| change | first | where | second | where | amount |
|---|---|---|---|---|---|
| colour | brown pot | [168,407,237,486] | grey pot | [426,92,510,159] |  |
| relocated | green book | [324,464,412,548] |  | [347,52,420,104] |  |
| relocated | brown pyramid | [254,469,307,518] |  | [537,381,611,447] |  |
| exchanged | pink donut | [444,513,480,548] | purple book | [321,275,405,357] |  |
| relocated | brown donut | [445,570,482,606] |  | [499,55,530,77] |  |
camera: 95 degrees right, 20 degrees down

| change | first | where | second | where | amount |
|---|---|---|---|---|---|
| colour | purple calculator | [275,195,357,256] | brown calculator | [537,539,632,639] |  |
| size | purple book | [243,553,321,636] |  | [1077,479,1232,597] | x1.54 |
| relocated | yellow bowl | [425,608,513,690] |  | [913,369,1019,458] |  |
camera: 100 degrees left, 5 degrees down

————————

Tell how many lines in the data hold the string "donut". Only the number is wanted.

2